WHAT TO DO> Starting with the line that holds "camera: 140 degrees left, 0 degrees up" and stopping after the line that holds "red apple [396,115,507,224] -> none", repeat the lines below word for word, without the pictures.

GIVEN ENTRIES>
=== Section Start ===

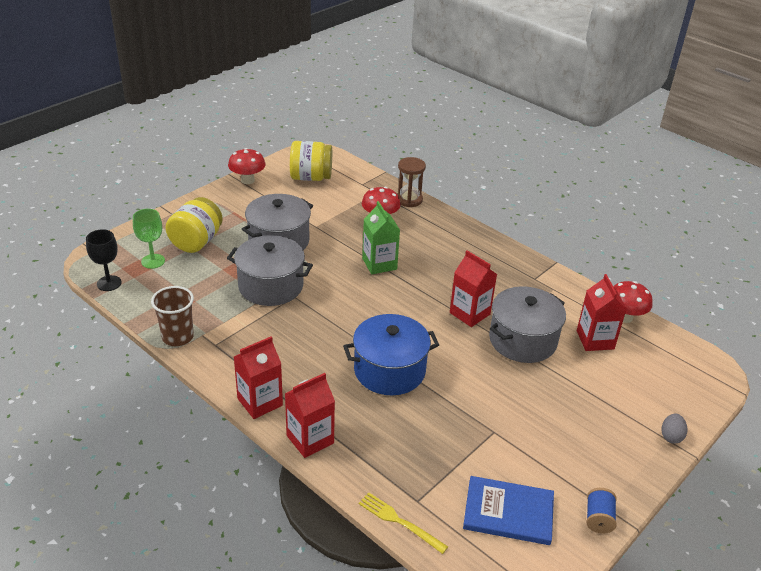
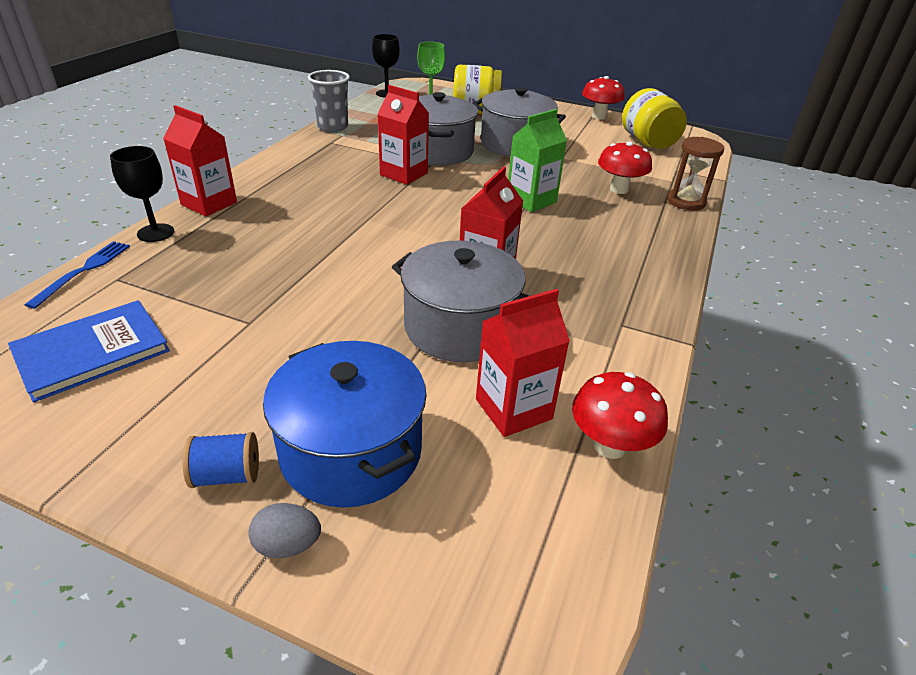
camera: 70 degrees right, 0 degrees up
brown cup [151,286,194,346] -> grey cup [308,70,350,132]
red carton [234,336,283,419] -> red carton moved to [378,85,429,185]
blue pot [343,314,439,395] -> blue pot moved to [263,341,427,508]
yellow fork [359,493,448,554] -> blue fork [25,241,130,309]
blue book [463,476,554,545] -> blue book turned 60 degrees clockwise [8,300,170,403]
blue spool [586,488,617,534] -> blue spool moved to [182,432,259,488]
none -> black goblet [110,146,174,242]

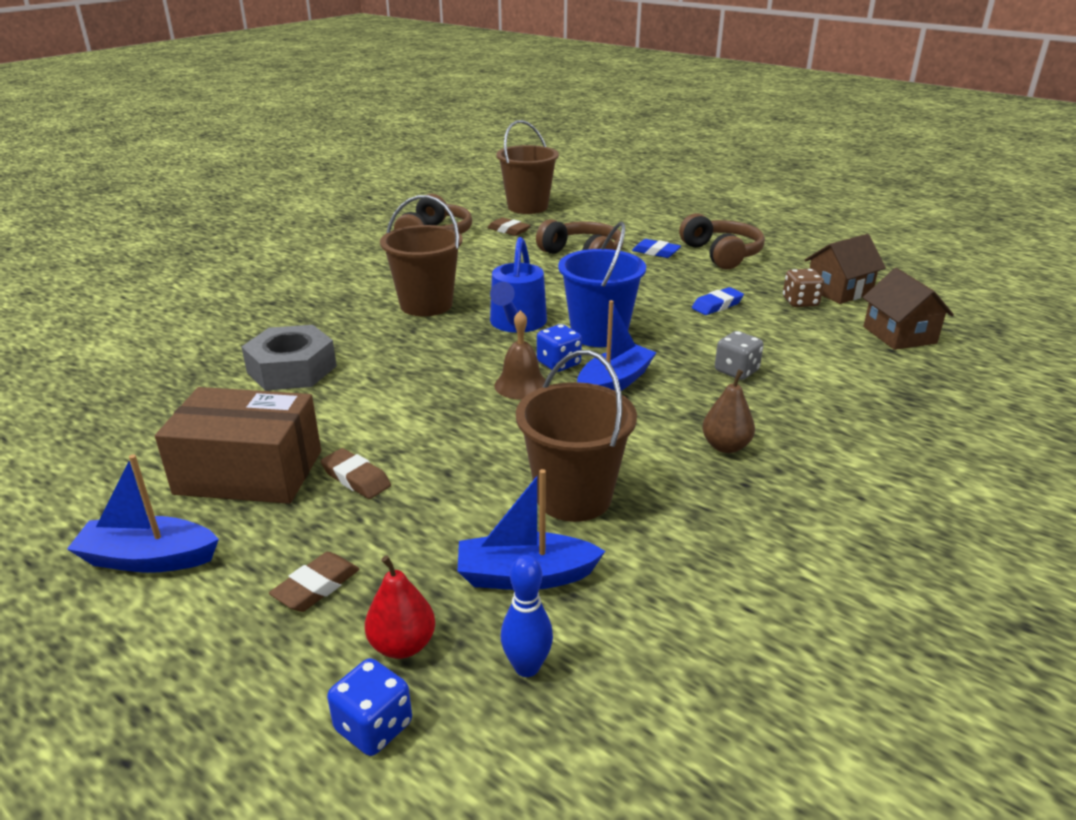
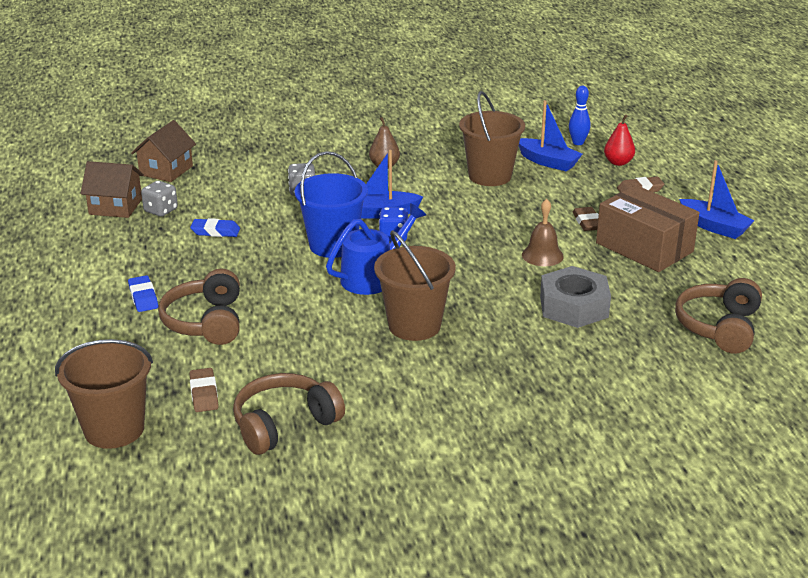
camera: 140 degrees left, 0 degrees up
blue dice [327,658,412,756] -> none
brown bell [494,310,546,400] -> brown bell moved to [522,199,564,266]
brown headphones [679,213,765,269] -> brown headphones moved to [675,278,762,354]
brown dice [783,269,824,307] -> grey dice [141,181,178,217]

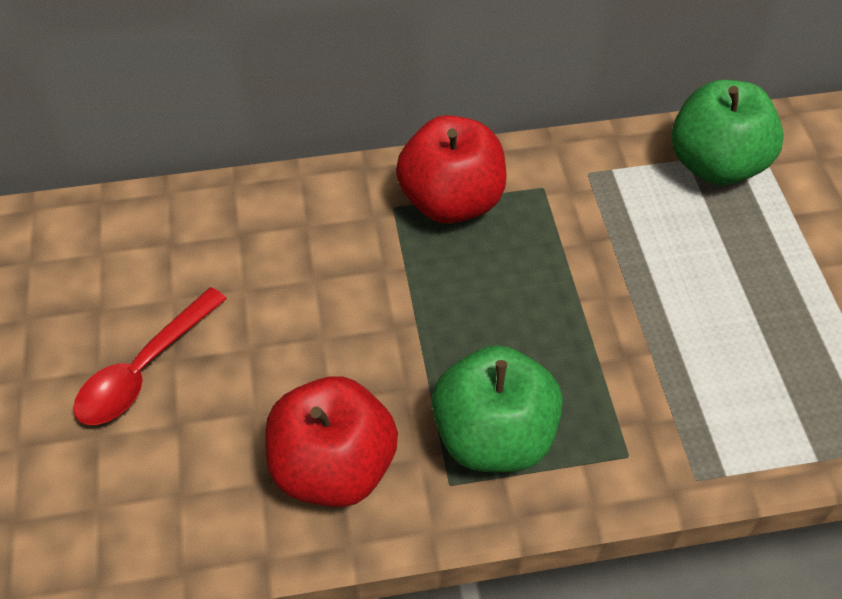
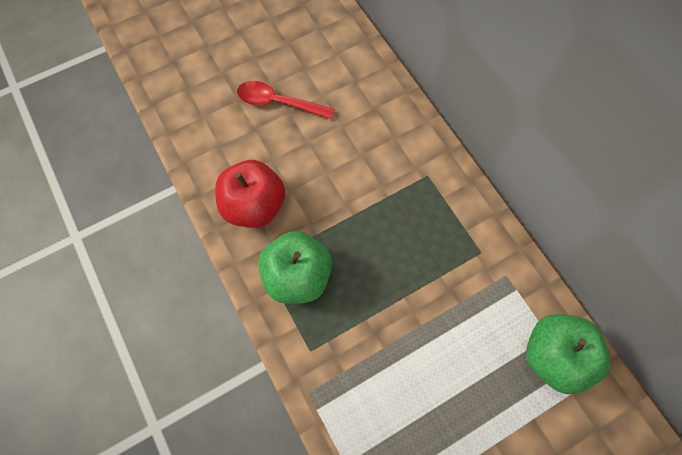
camera: 70 degrees right, 15 degrees up
red apple [396,115,507,224] -> none

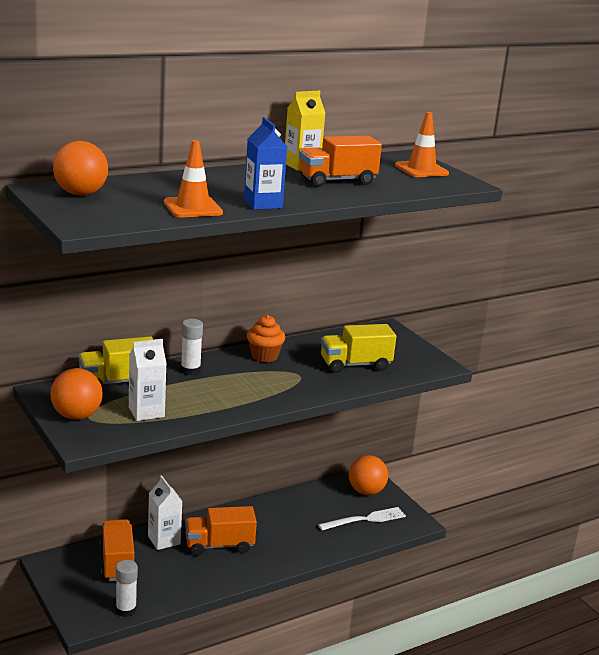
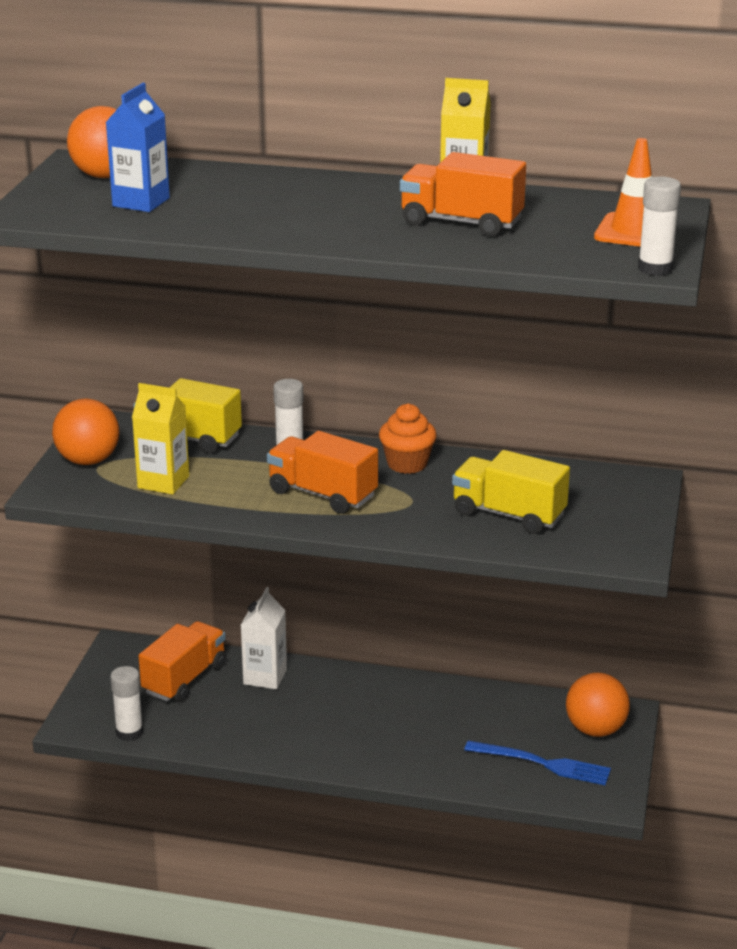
camera: 45 degrees right, 5 degrees up
white carton [129,339,167,421] -> yellow carton [132,383,189,495]
orange traffic cone [164,140,223,217] -> none
orange truck [185,506,257,556] -> orange truck moved to [267,431,378,514]
blue carton [244,117,287,210] -> blue carton moved to [106,83,170,212]
white fork [318,507,406,531] -> blue fork [464,741,611,785]
none -> white glue stick [638,177,681,276]

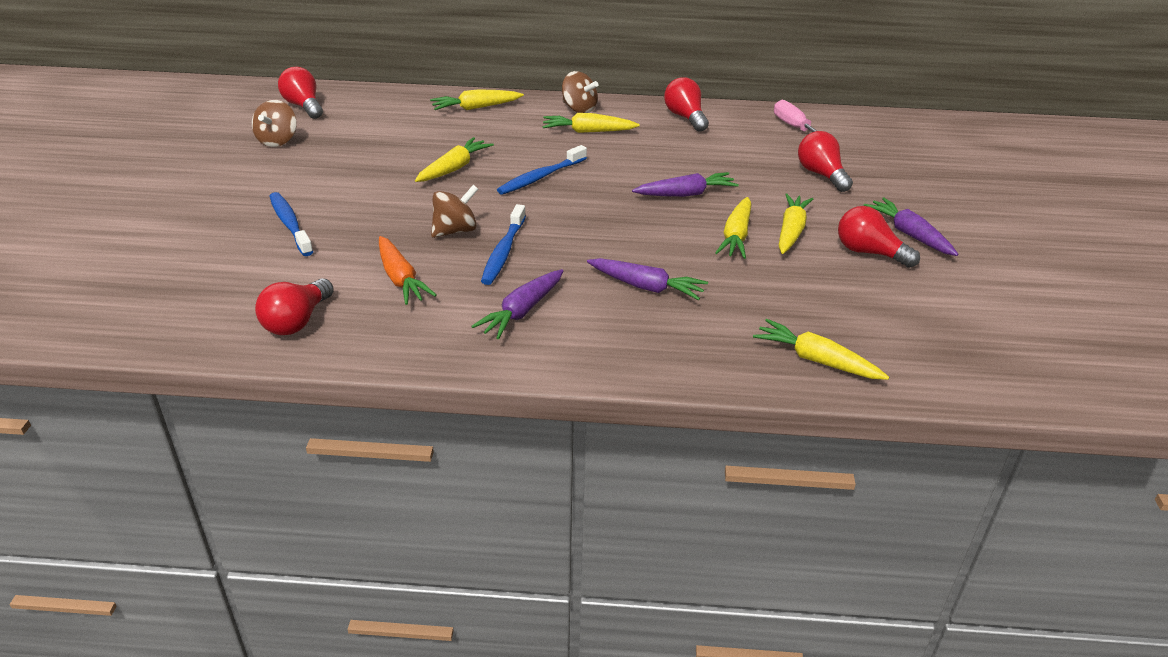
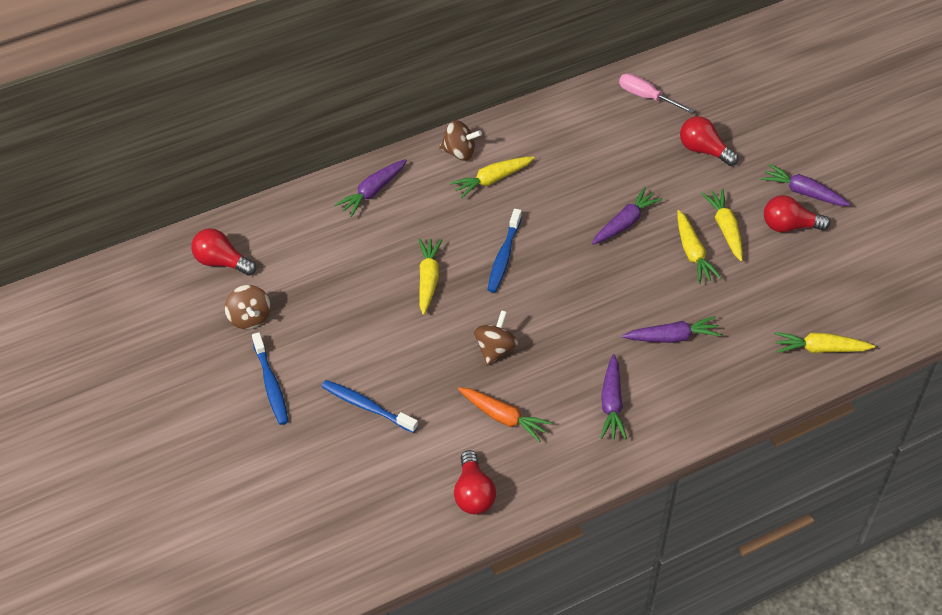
camera: 30 degrees left, 15 degrees up
yellow carrot [430,89,524,110] -> purple carrot [335,159,407,217]
blue toothbrush [481,204,526,285] -> blue toothbrush moved to [252,332,289,425]
red light bulb [664,77,709,132] -> none

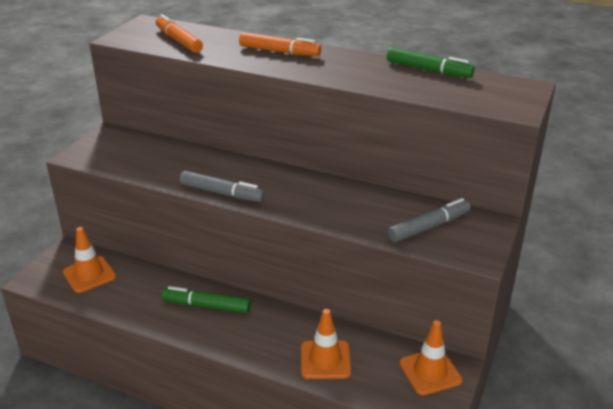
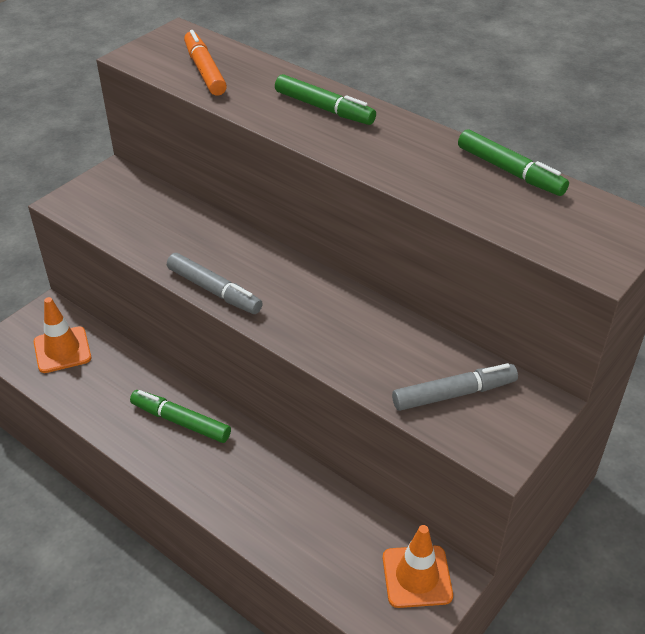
camera: 15 degrees right, 10 degrees up
orange marker [239,32,321,56] -> green marker [275,74,376,125]
orange traffic cone [301,309,351,379] -> none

=== Section End ===

ANSWER BELOW>
camera: 140 degrees left, 0 degrees up
blue dice [327,658,412,756] -> none
brown bell [494,310,546,400] -> brown bell moved to [522,199,564,266]
brown headphones [679,213,765,269] -> brown headphones moved to [675,278,762,354]
brown dice [783,269,824,307] -> grey dice [141,181,178,217]

camera: 70 degrees right, 15 degrees up
red apple [396,115,507,224] -> none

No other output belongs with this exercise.